▶ **EXERCISE**: Write the records below out in full, character for character, with no pictures.

▶ **DATA SUPPLIED**:
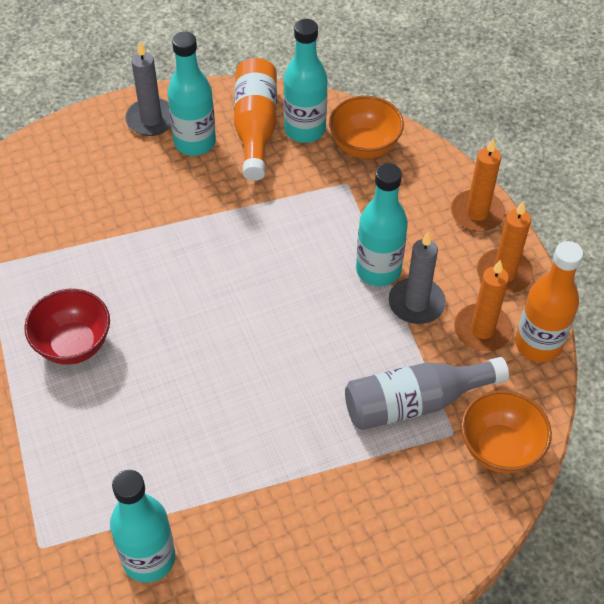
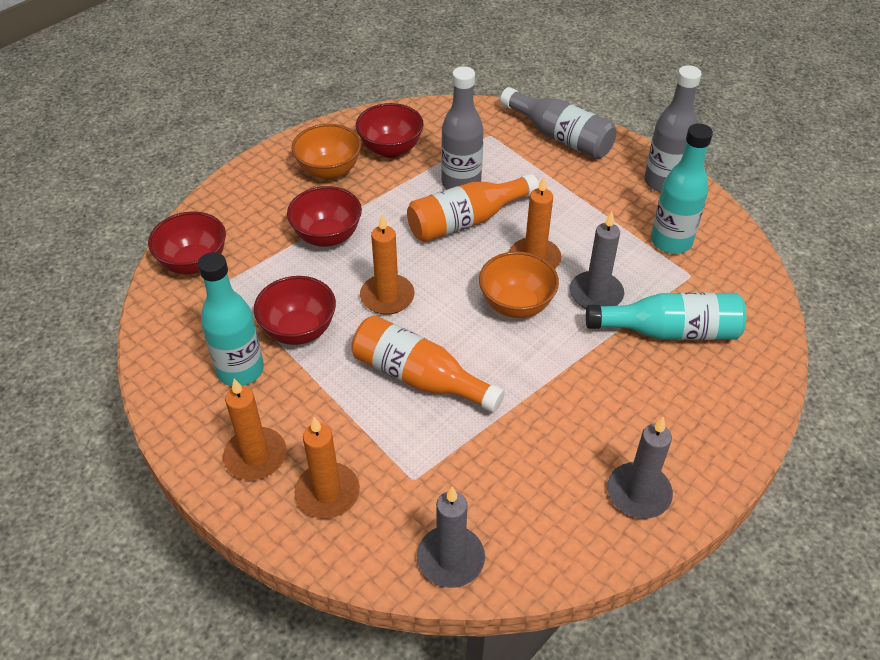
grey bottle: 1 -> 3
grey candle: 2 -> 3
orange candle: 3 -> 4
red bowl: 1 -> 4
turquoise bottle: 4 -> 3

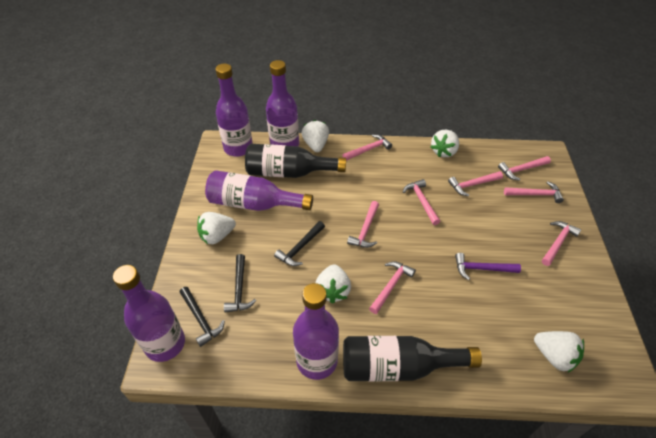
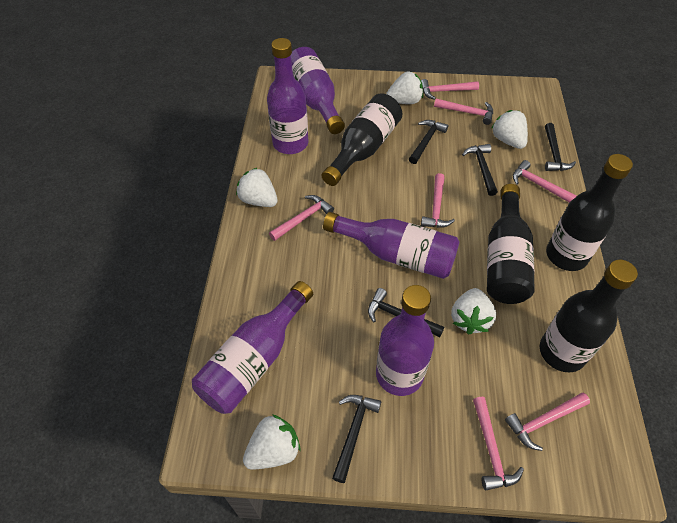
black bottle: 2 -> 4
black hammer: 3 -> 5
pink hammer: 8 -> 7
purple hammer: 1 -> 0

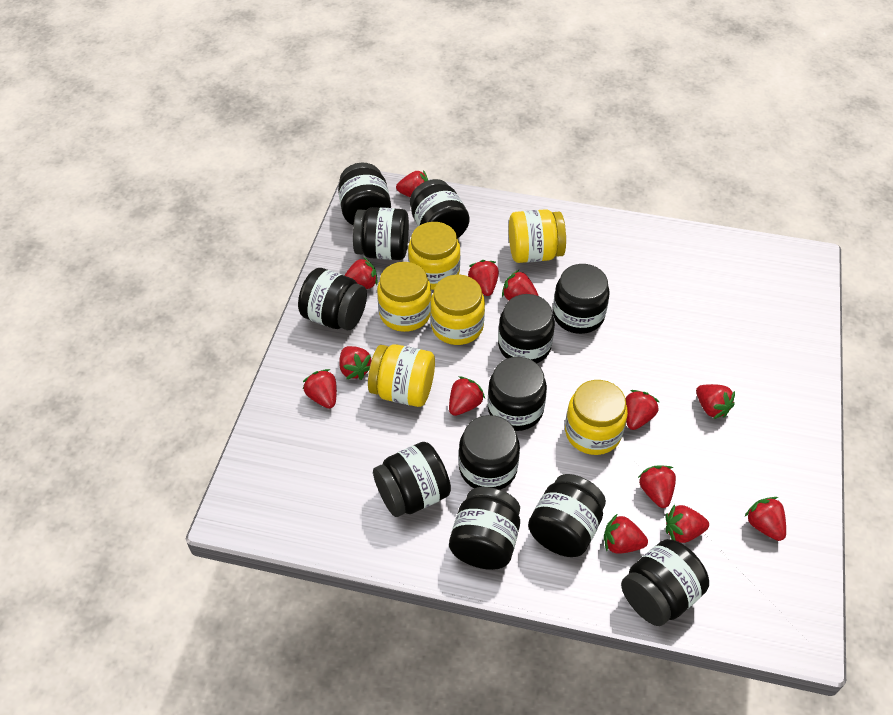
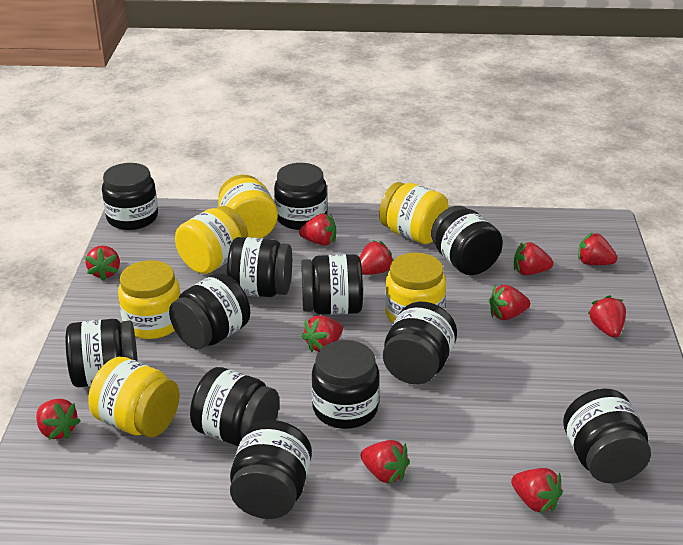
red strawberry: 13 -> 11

▶ **SOLUTION**:
grey bottle: 1 -> 3
grey candle: 2 -> 3
orange candle: 3 -> 4
red bowl: 1 -> 4
turquoise bottle: 4 -> 3

black bottle: 2 -> 4
black hammer: 3 -> 5
pink hammer: 8 -> 7
purple hammer: 1 -> 0

red strawberry: 13 -> 11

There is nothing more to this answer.